• **Data listing**:
▼▼▼

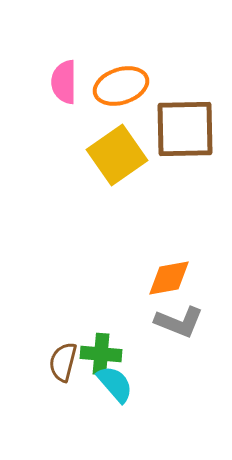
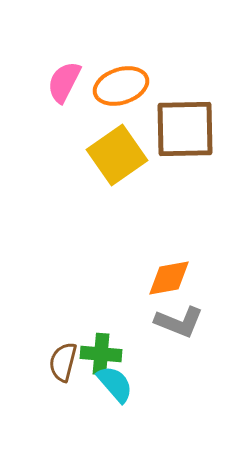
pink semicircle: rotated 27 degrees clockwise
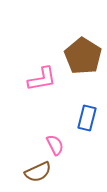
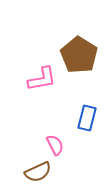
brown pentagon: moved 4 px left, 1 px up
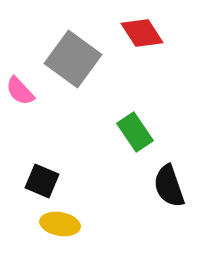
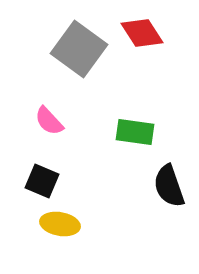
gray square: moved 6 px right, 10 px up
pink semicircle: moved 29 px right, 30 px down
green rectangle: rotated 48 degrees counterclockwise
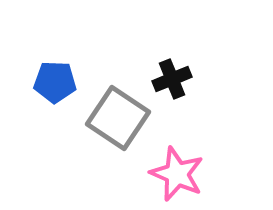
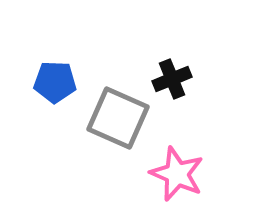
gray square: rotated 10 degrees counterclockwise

▲▲▲
▼▼▼

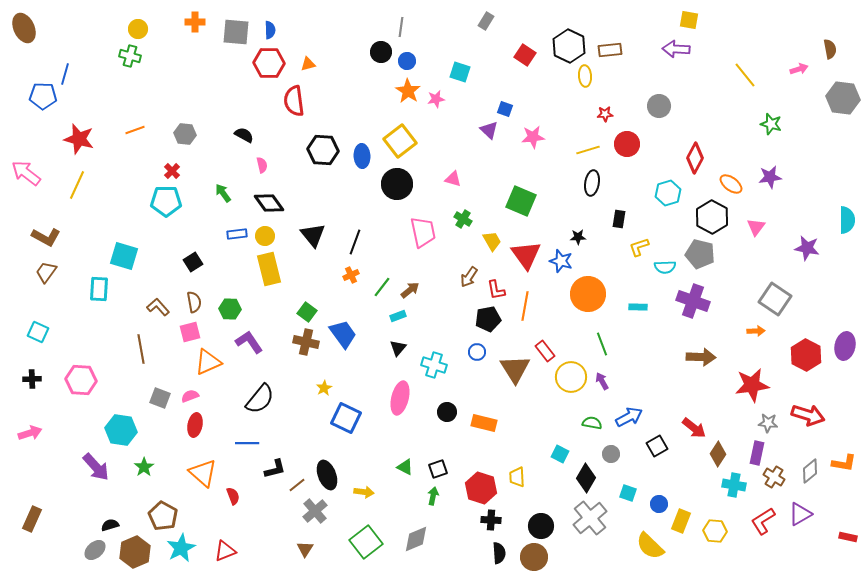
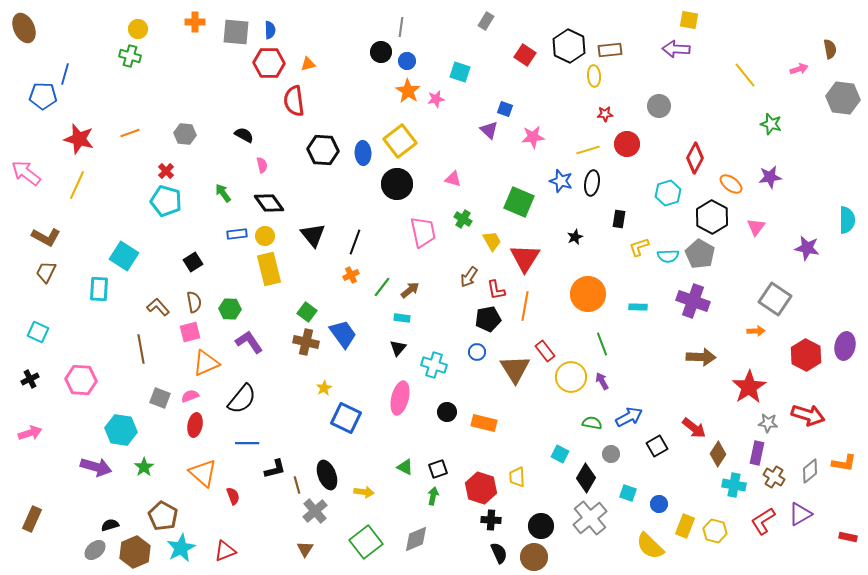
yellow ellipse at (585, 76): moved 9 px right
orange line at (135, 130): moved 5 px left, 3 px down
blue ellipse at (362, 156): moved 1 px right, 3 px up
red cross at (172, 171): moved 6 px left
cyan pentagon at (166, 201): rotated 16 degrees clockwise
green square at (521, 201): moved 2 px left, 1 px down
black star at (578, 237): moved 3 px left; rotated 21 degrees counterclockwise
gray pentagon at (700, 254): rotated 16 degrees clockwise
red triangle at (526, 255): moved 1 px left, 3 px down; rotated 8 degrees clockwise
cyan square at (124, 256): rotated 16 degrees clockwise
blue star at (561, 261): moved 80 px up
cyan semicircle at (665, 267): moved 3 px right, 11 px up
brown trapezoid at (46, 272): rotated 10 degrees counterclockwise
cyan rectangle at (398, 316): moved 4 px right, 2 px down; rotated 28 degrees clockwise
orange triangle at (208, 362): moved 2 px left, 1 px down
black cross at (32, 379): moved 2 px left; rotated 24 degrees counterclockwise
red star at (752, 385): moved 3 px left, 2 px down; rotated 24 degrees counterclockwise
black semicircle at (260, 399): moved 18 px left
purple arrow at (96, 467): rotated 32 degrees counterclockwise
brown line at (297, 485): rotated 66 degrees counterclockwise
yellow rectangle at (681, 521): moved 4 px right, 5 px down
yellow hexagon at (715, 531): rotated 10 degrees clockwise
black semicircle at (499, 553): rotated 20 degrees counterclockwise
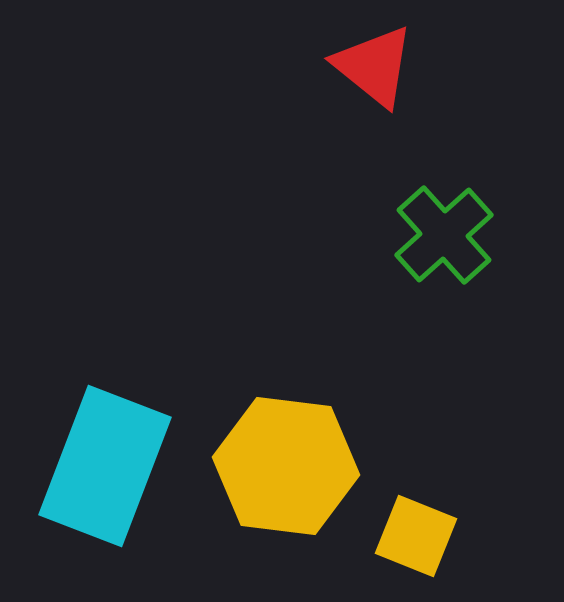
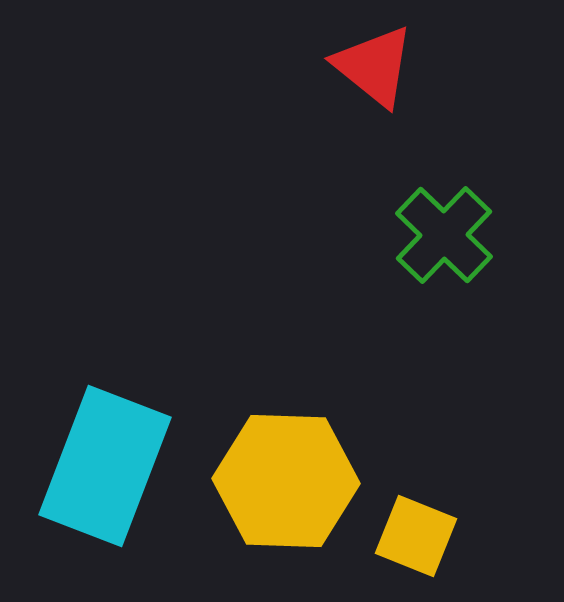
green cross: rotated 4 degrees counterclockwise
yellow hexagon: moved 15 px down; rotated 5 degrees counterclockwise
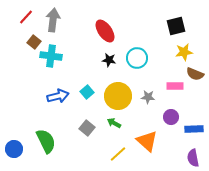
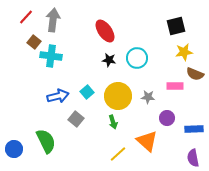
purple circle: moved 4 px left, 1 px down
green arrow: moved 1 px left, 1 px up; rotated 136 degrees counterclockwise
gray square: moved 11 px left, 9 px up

▲▲▲

• **Problem**: Reprint exactly the lines above that start at the one with "purple circle: moved 4 px left, 1 px down" and end at the one with "gray square: moved 11 px left, 9 px up", keeping both and adding none.

• **Exercise solution**:
purple circle: moved 4 px left, 1 px down
green arrow: moved 1 px left, 1 px up; rotated 136 degrees counterclockwise
gray square: moved 11 px left, 9 px up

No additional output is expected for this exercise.